=== Working data ===

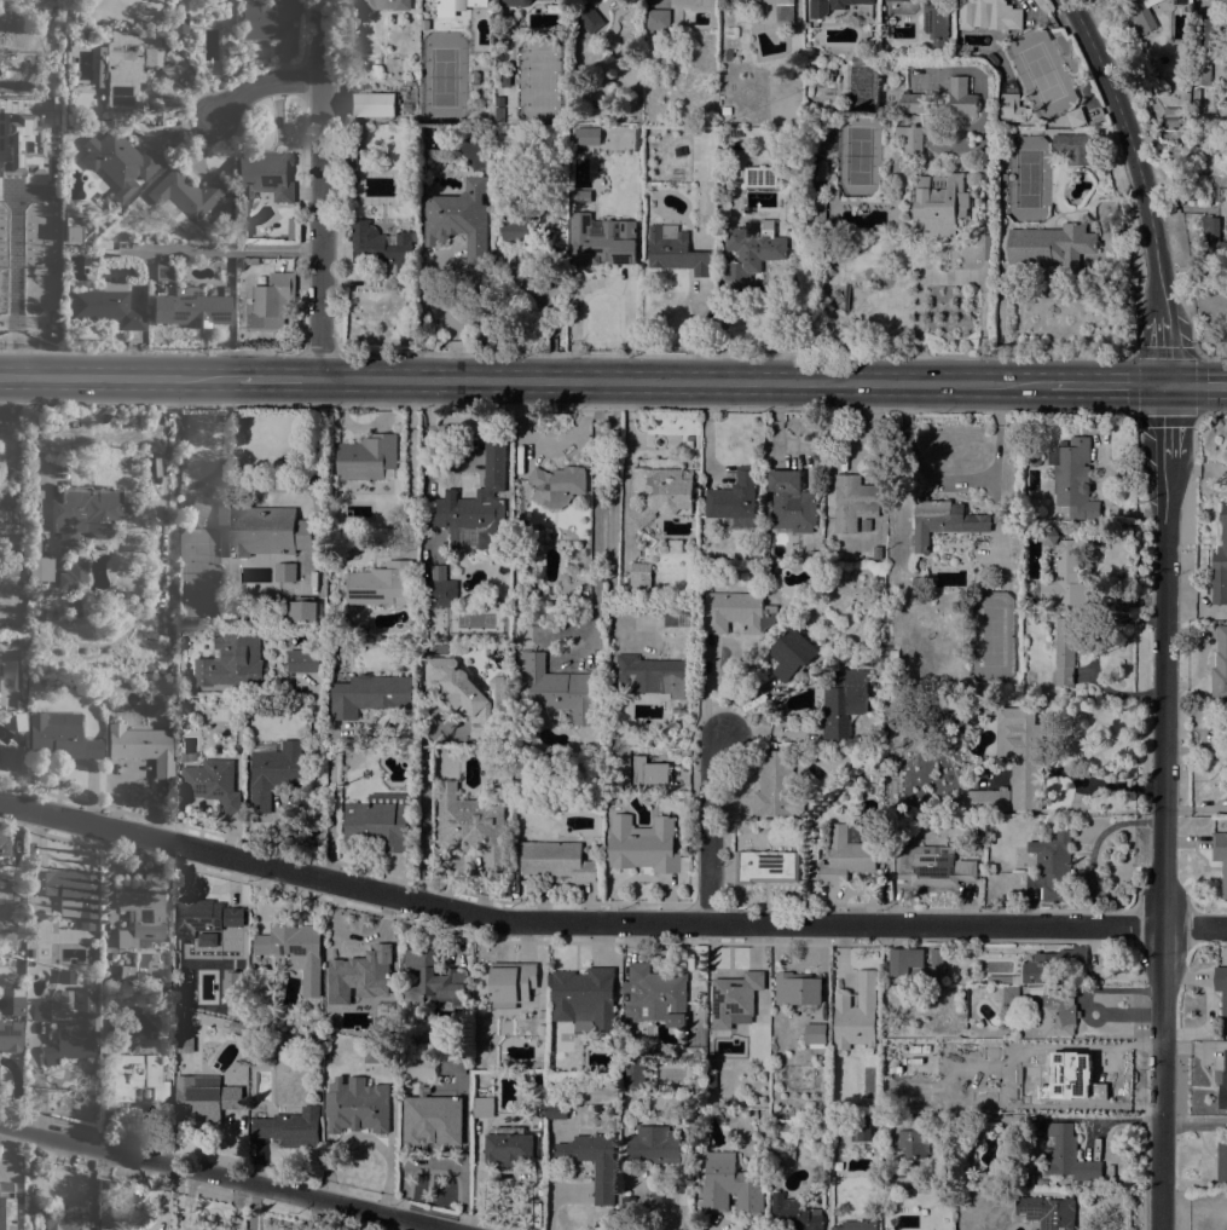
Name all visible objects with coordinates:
building: (204, 0)
building: (903, 0)
building: (1219, 0)
building: (1179, 2)
building: (515, 3)
building: (387, 4)
building: (454, 6)
building: (831, 6)
building: (784, 13)
building: (1141, 14)
building: (988, 15)
building: (263, 17)
building: (588, 18)
building: (657, 19)
building: (179, 21)
building: (935, 21)
building: (1206, 31)
building: (92, 38)
building: (70, 42)
building: (728, 54)
building: (992, 58)
building: (857, 60)
building: (131, 65)
building: (809, 68)
building: (375, 70)
building: (1201, 72)
building: (67, 73)
building: (473, 77)
road: (261, 86)
building: (720, 92)
building: (961, 96)
building: (1185, 96)
building: (1195, 96)
building: (914, 102)
building: (371, 104)
building: (406, 107)
building: (1011, 108)
building: (725, 110)
building: (499, 114)
building: (1171, 116)
building: (1074, 117)
building: (587, 135)
building: (705, 137)
building: (908, 140)
building: (22, 141)
building: (1193, 141)
building: (1060, 143)
building: (1078, 145)
road: (1132, 150)
building: (350, 159)
building: (118, 161)
building: (790, 168)
building: (266, 175)
building: (759, 176)
building: (1178, 188)
road: (322, 189)
building: (794, 193)
building: (832, 194)
building: (185, 195)
building: (580, 195)
building: (938, 205)
building: (817, 212)
building: (460, 218)
building: (526, 226)
building: (75, 227)
building: (292, 228)
road: (984, 230)
building: (1214, 239)
building: (601, 240)
building: (1052, 246)
road: (221, 249)
building: (675, 250)
building: (752, 250)
building: (385, 251)
building: (229, 265)
building: (165, 271)
building: (824, 272)
road: (603, 282)
road: (19, 283)
building: (270, 300)
building: (106, 305)
building: (191, 309)
road: (998, 322)
road: (1164, 348)
road: (1193, 355)
road: (119, 375)
road: (278, 377)
road: (683, 380)
road: (1107, 383)
traffic signals: (1166, 384)
road: (1196, 384)
road: (1166, 422)
road: (33, 446)
building: (367, 458)
road: (626, 458)
building: (1034, 460)
building: (1073, 478)
building: (557, 485)
building: (662, 492)
building: (734, 496)
building: (853, 501)
building: (790, 503)
building: (476, 507)
building: (196, 511)
road: (612, 511)
building: (85, 514)
building: (942, 521)
building: (865, 524)
building: (263, 529)
building: (877, 552)
building: (449, 559)
building: (38, 561)
building: (1220, 561)
building: (1064, 570)
building: (285, 572)
building: (73, 575)
building: (640, 579)
building: (918, 581)
building: (381, 583)
building: (272, 590)
building: (231, 591)
building: (440, 593)
building: (302, 610)
building: (736, 611)
building: (353, 626)
building: (6, 628)
building: (1, 639)
building: (21, 640)
building: (458, 647)
building: (1066, 647)
building: (791, 653)
building: (893, 653)
building: (303, 661)
building: (231, 662)
building: (1220, 667)
building: (651, 675)
building: (559, 689)
building: (367, 693)
building: (468, 697)
building: (843, 702)
building: (21, 703)
building: (987, 708)
building: (909, 730)
building: (60, 736)
building: (142, 746)
building: (1022, 755)
building: (273, 771)
building: (651, 771)
building: (869, 776)
building: (212, 782)
building: (776, 784)
building: (983, 799)
building: (522, 804)
building: (898, 807)
road: (331, 809)
road: (422, 813)
building: (379, 820)
building: (471, 825)
building: (800, 826)
road: (714, 828)
building: (963, 828)
building: (4, 845)
building: (644, 845)
road: (1162, 845)
building: (845, 856)
building: (1220, 857)
building: (557, 860)
building: (928, 864)
building: (1054, 864)
building: (764, 865)
building: (68, 891)
building: (31, 915)
building: (207, 916)
building: (141, 917)
road: (606, 924)
building: (219, 939)
building: (293, 951)
building: (29, 952)
building: (1051, 964)
building: (917, 965)
building: (364, 969)
building: (125, 972)
building: (66, 976)
building: (433, 979)
building: (1007, 979)
building: (511, 983)
building: (1221, 985)
building: (231, 986)
building: (797, 990)
building: (654, 995)
building: (700, 995)
building: (1010, 995)
building: (585, 996)
building: (734, 999)
building: (37, 1009)
building: (856, 1014)
building: (1058, 1016)
building: (317, 1024)
building: (961, 1024)
building: (540, 1030)
building: (73, 1031)
building: (814, 1033)
building: (10, 1036)
building: (666, 1051)
building: (380, 1055)
building: (475, 1064)
building: (453, 1066)
building: (419, 1069)
building: (633, 1072)
building: (138, 1076)
building: (708, 1077)
building: (1223, 1084)
building: (554, 1094)
building: (203, 1096)
building: (356, 1106)
building: (432, 1106)
building: (482, 1107)
building: (555, 1110)
building: (542, 1111)
road: (1193, 1119)
building: (837, 1122)
building: (290, 1128)
building: (860, 1128)
building: (782, 1135)
building: (688, 1139)
building: (911, 1142)
building: (653, 1145)
building: (512, 1147)
building: (1067, 1155)
building: (1222, 1161)
road: (219, 1177)
building: (988, 1177)
building: (1026, 1180)
building: (904, 1181)
building: (603, 1182)
building: (1041, 1183)
building: (1050, 1183)
building: (730, 1186)
building: (628, 1203)
building: (6, 1206)
building: (1048, 1212)
building: (792, 1215)
building: (612, 1219)
building: (55, 1220)
building: (857, 1225)

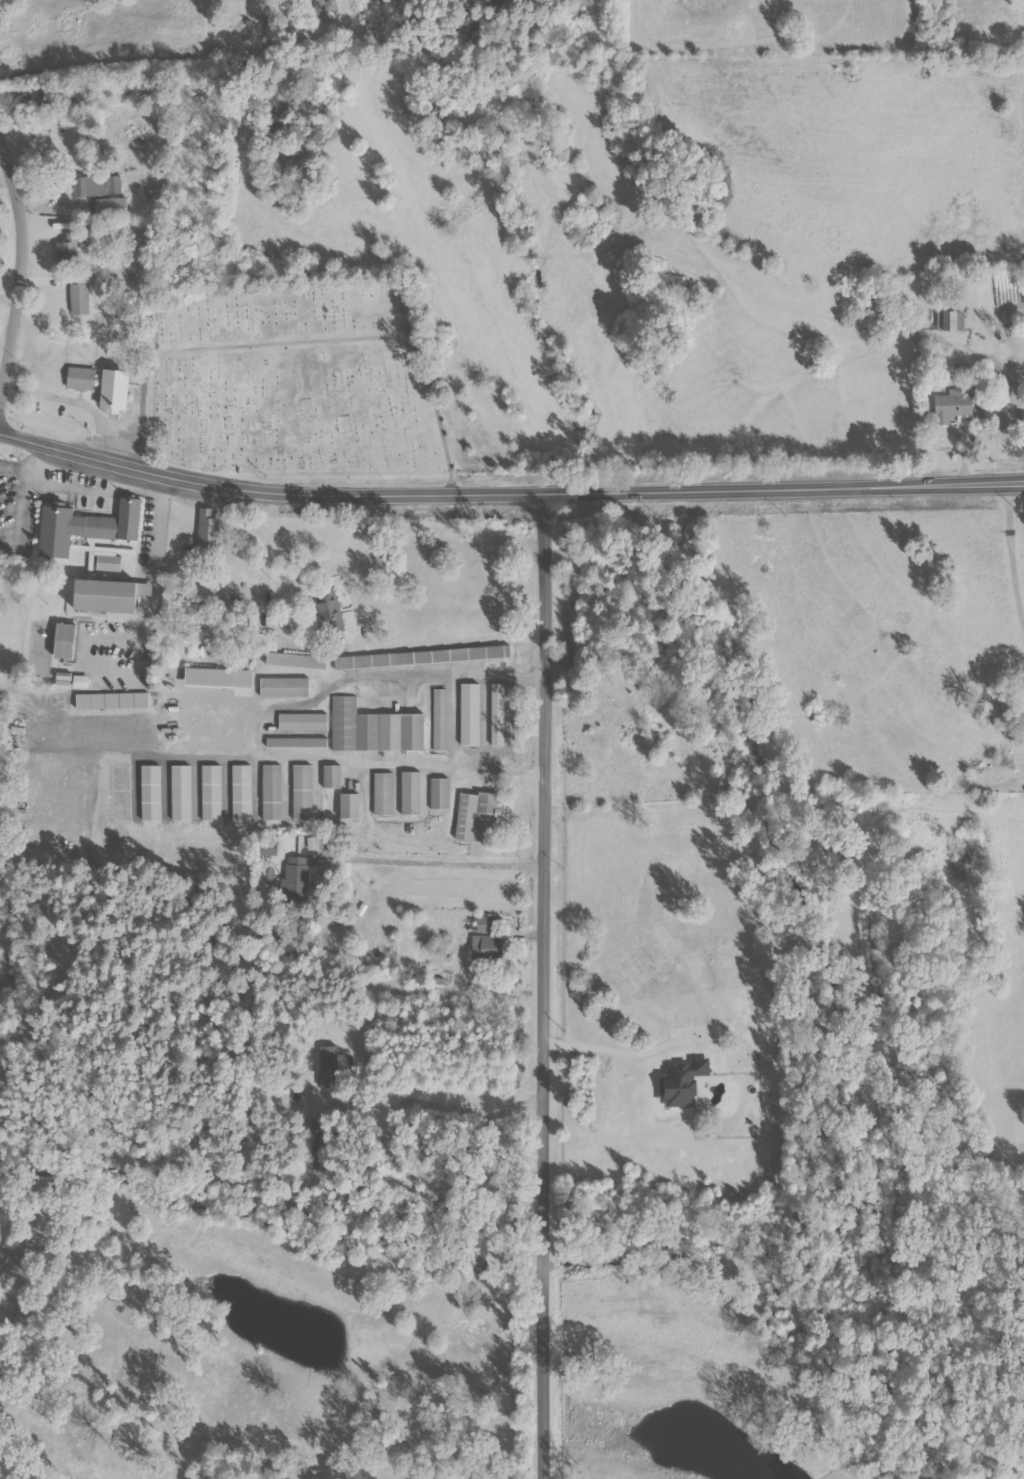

===

§ **Instructions to follow**
Text only, please: give the listing again word for word with no images.

§ **Solution to this exercise**
Name all visible objects with coordinates:
building: (204, 0)
building: (903, 0)
building: (1219, 0)
building: (1179, 2)
building: (515, 3)
building: (387, 4)
building: (454, 6)
building: (831, 6)
building: (784, 13)
building: (1141, 14)
building: (988, 15)
building: (263, 17)
building: (588, 18)
building: (657, 19)
building: (179, 21)
building: (935, 21)
building: (1206, 31)
building: (92, 38)
building: (70, 42)
building: (728, 54)
building: (992, 58)
building: (857, 60)
building: (131, 65)
building: (809, 68)
building: (375, 70)
building: (1201, 72)
building: (67, 73)
building: (473, 77)
road: (261, 86)
building: (720, 92)
building: (961, 96)
building: (1185, 96)
building: (1195, 96)
building: (914, 102)
building: (371, 104)
building: (406, 107)
building: (1011, 108)
building: (725, 110)
building: (499, 114)
building: (1171, 116)
building: (1074, 117)
building: (587, 135)
building: (705, 137)
building: (908, 140)
building: (22, 141)
building: (1193, 141)
building: (1060, 143)
building: (1078, 145)
road: (1132, 150)
building: (350, 159)
building: (118, 161)
building: (790, 168)
building: (266, 175)
building: (759, 176)
building: (1178, 188)
road: (322, 189)
building: (794, 193)
building: (832, 194)
building: (185, 195)
building: (580, 195)
building: (938, 205)
building: (817, 212)
building: (460, 218)
building: (526, 226)
building: (75, 227)
building: (292, 228)
road: (984, 230)
building: (1214, 239)
building: (601, 240)
building: (1052, 246)
road: (221, 249)
building: (675, 250)
building: (752, 250)
building: (385, 251)
building: (229, 265)
building: (165, 271)
building: (824, 272)
road: (603, 282)
road: (19, 283)
building: (270, 300)
building: (106, 305)
building: (191, 309)
road: (998, 322)
road: (1164, 348)
road: (1193, 355)
road: (119, 375)
road: (278, 377)
road: (683, 380)
road: (1107, 383)
traffic signals: (1166, 384)
road: (1196, 384)
road: (1166, 422)
road: (33, 446)
building: (367, 458)
road: (626, 458)
building: (1034, 460)
building: (1073, 478)
building: (557, 485)
building: (662, 492)
building: (734, 496)
building: (853, 501)
building: (790, 503)
building: (476, 507)
building: (196, 511)
road: (612, 511)
building: (85, 514)
building: (942, 521)
building: (865, 524)
building: (263, 529)
building: (877, 552)
building: (449, 559)
building: (38, 561)
building: (1220, 561)
building: (1064, 570)
building: (285, 572)
building: (73, 575)
building: (640, 579)
building: (918, 581)
building: (381, 583)
building: (272, 590)
building: (231, 591)
building: (440, 593)
building: (302, 610)
building: (736, 611)
building: (353, 626)
building: (6, 628)
building: (1, 639)
building: (21, 640)
building: (458, 647)
building: (1066, 647)
building: (791, 653)
building: (893, 653)
building: (303, 661)
building: (231, 662)
building: (1220, 667)
building: (651, 675)
building: (559, 689)
building: (367, 693)
building: (468, 697)
building: (843, 702)
building: (21, 703)
building: (987, 708)
building: (909, 730)
building: (60, 736)
building: (142, 746)
building: (1022, 755)
building: (273, 771)
building: (651, 771)
building: (869, 776)
building: (212, 782)
building: (776, 784)
building: (983, 799)
building: (522, 804)
building: (898, 807)
road: (331, 809)
road: (422, 813)
building: (379, 820)
building: (471, 825)
building: (800, 826)
road: (714, 828)
building: (963, 828)
building: (4, 845)
building: (644, 845)
road: (1162, 845)
building: (845, 856)
building: (1220, 857)
building: (557, 860)
building: (928, 864)
building: (1054, 864)
building: (764, 865)
building: (68, 891)
building: (31, 915)
building: (207, 916)
building: (141, 917)
road: (606, 924)
building: (219, 939)
building: (293, 951)
building: (29, 952)
building: (1051, 964)
building: (917, 965)
building: (364, 969)
building: (125, 972)
building: (66, 976)
building: (433, 979)
building: (1007, 979)
building: (511, 983)
building: (1221, 985)
building: (231, 986)
building: (797, 990)
building: (654, 995)
building: (700, 995)
building: (1010, 995)
building: (585, 996)
building: (734, 999)
building: (37, 1009)
building: (856, 1014)
building: (1058, 1016)
building: (317, 1024)
building: (961, 1024)
building: (540, 1030)
building: (73, 1031)
building: (814, 1033)
building: (10, 1036)
building: (666, 1051)
building: (380, 1055)
building: (475, 1064)
building: (453, 1066)
building: (419, 1069)
building: (633, 1072)
building: (138, 1076)
building: (708, 1077)
building: (1223, 1084)
building: (554, 1094)
building: (203, 1096)
building: (356, 1106)
building: (432, 1106)
building: (482, 1107)
building: (555, 1110)
building: (542, 1111)
road: (1193, 1119)
building: (837, 1122)
building: (290, 1128)
building: (860, 1128)
building: (782, 1135)
building: (688, 1139)
building: (911, 1142)
building: (653, 1145)
building: (512, 1147)
building: (1067, 1155)
building: (1222, 1161)
road: (219, 1177)
building: (988, 1177)
building: (1026, 1180)
building: (904, 1181)
building: (603, 1182)
building: (1041, 1183)
building: (1050, 1183)
building: (730, 1186)
building: (628, 1203)
building: (6, 1206)
building: (1048, 1212)
building: (792, 1215)
building: (612, 1219)
building: (55, 1220)
building: (857, 1225)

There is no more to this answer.